*DATA FOR THIS TASK*
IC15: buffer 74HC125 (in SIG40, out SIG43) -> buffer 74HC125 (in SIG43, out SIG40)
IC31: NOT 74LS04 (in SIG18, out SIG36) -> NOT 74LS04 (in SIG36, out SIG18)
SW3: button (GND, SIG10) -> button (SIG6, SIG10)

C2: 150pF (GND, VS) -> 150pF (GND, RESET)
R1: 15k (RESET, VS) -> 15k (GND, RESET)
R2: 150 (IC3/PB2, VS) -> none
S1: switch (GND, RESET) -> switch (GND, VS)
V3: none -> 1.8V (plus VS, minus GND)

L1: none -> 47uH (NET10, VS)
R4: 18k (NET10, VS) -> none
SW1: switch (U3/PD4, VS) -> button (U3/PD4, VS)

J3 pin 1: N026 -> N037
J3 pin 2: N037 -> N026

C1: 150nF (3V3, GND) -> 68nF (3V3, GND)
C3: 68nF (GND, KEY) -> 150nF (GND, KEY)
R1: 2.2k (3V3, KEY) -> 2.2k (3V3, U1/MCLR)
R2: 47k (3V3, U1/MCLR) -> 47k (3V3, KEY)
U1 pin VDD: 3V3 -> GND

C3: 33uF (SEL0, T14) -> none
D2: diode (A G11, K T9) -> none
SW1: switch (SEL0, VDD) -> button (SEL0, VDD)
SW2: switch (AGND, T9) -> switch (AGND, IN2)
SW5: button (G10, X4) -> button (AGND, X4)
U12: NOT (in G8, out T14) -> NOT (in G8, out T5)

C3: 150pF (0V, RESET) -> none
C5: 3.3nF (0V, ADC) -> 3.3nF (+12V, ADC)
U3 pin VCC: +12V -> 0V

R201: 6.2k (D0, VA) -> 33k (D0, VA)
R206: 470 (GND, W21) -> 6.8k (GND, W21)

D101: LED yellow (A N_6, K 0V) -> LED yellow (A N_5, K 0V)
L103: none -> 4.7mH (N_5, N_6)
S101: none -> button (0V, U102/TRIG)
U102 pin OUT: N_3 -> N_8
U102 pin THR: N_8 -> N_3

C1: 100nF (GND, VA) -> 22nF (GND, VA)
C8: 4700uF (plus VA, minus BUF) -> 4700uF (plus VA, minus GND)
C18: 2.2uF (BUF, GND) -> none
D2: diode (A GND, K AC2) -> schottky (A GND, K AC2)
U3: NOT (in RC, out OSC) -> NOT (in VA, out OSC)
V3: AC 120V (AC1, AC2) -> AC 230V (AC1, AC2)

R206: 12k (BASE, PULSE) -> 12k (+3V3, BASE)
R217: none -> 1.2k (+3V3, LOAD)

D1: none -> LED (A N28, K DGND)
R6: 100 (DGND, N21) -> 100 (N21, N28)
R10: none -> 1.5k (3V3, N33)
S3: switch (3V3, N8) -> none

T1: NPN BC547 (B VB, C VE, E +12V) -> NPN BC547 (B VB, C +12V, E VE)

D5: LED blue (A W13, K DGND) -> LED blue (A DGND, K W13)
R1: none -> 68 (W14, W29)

*WHAT TO DO*
What the answer should hold is an exact copy of each line from the one containing "T1: NPN BC547" to the final line of the listing above.

*SOLUTION FOR THIS PROBLEM*
T1: NPN BC547 (B VB, C VE, E +12V) -> NPN BC547 (B VB, C +12V, E VE)

D5: LED blue (A W13, K DGND) -> LED blue (A DGND, K W13)
R1: none -> 68 (W14, W29)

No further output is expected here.